TASK OBJECTIVE ::
Wherever "green" turns up in a line of the entries below, that line counts. Say how many such lines there are, with no other words.

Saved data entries
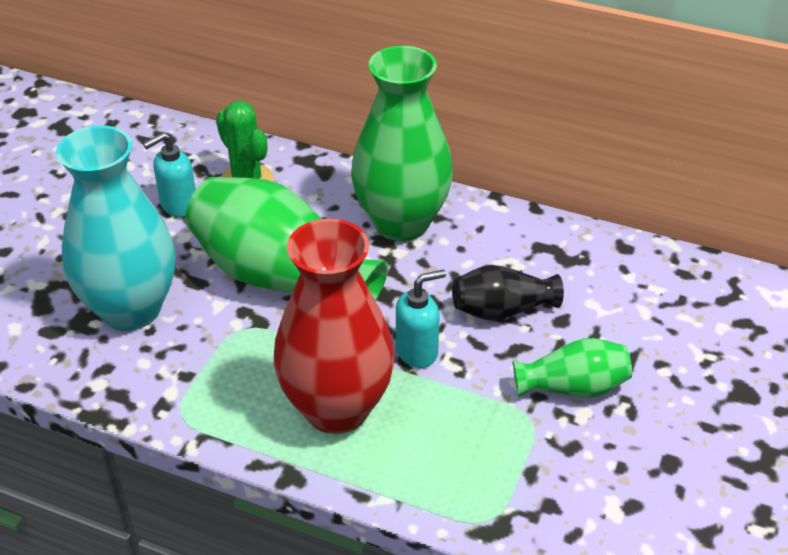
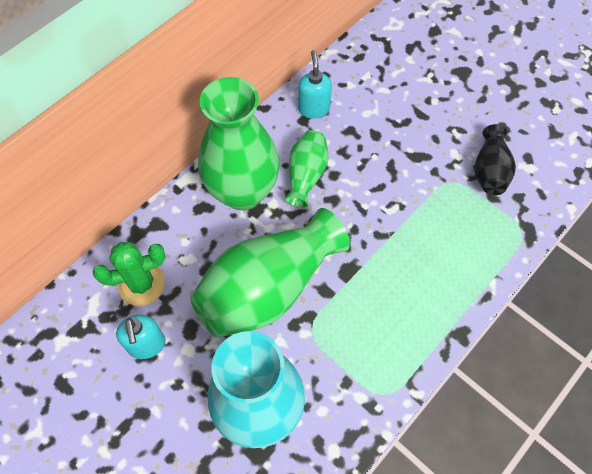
camera: 70 degrees left, 20 degrees up
(336, 408) = (410, 289): red vase -> none
(417, 351) = (374, 224): turquoise soap dispenser -> turquoise soap dispenser (314, 109)
(502, 310) = (354, 163): black vase -> black vase (489, 171)
(573, 387) = (433, 151): green vase -> green vase (306, 175)

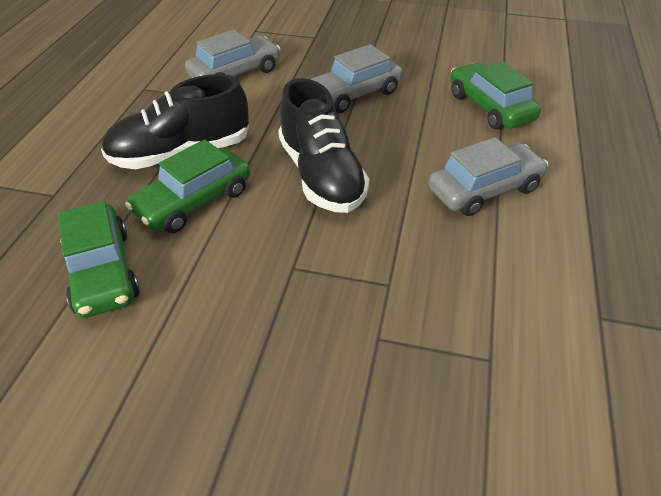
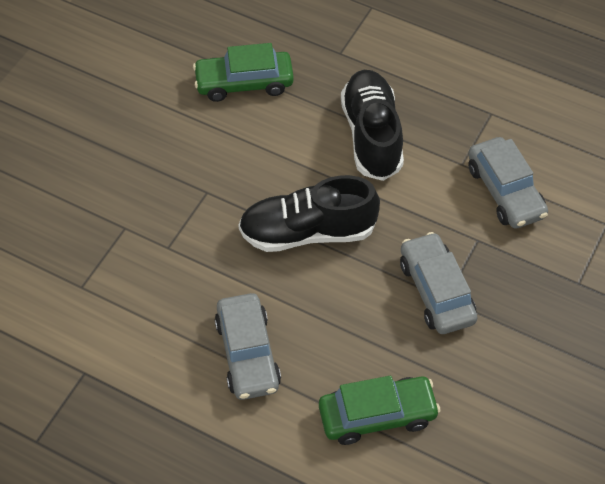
camera: 105 degrees right, 10 degrees up
(193, 201) = (303, 139): green car -> none

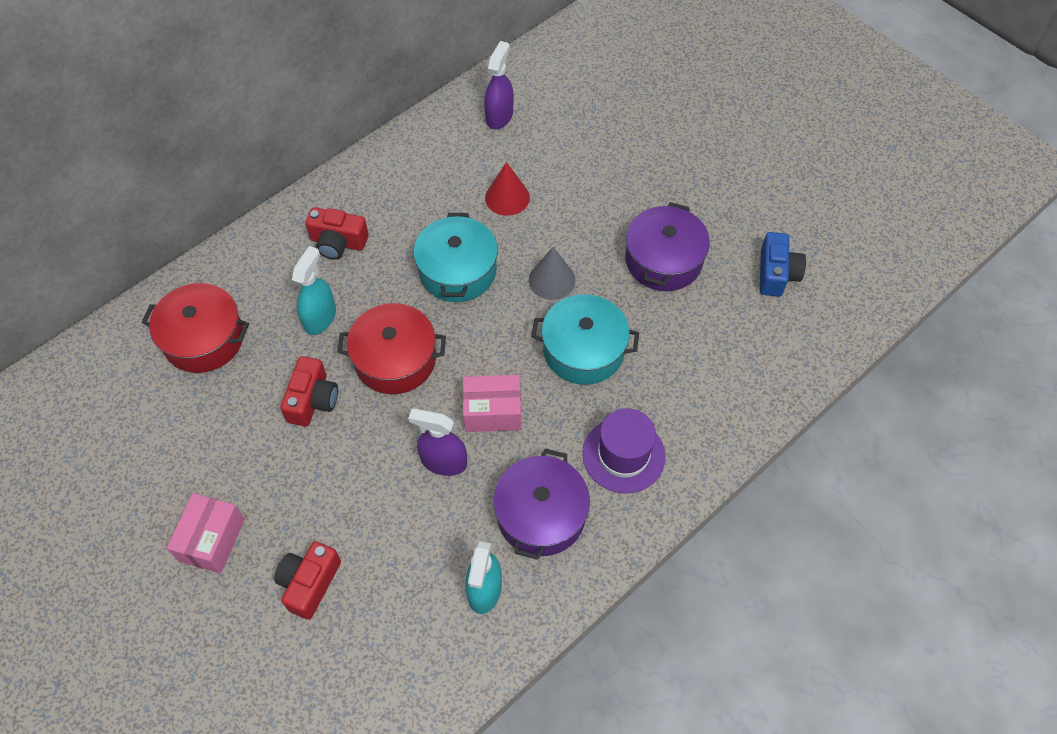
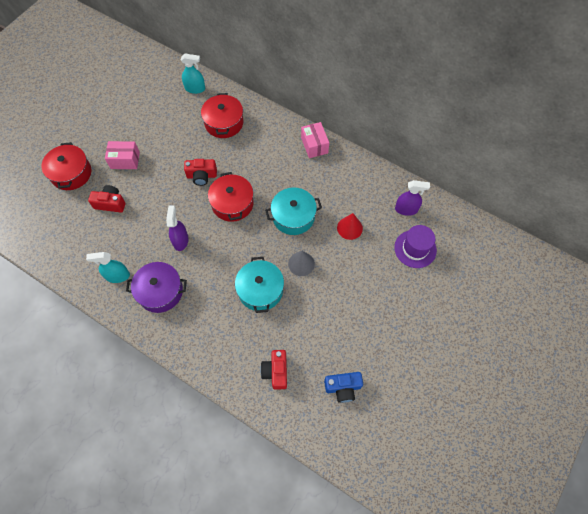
camera: 75 degrees right, 5 degrees up
(196, 660) = (71, 173): none -> red pot
(320, 317) = (248, 165): turquoise spray bottle -> turquoise spray bottle (195, 89)
(338, 242) = (294, 158): red camera -> red camera (276, 371)
(492, 412) = (213, 255): pink box -> pink box (314, 145)
(623, 455) = (201, 324): purple hat -> purple hat (415, 249)
(663, 260) = (332, 320): purple pot -> none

OUTPUT BELOW ::
2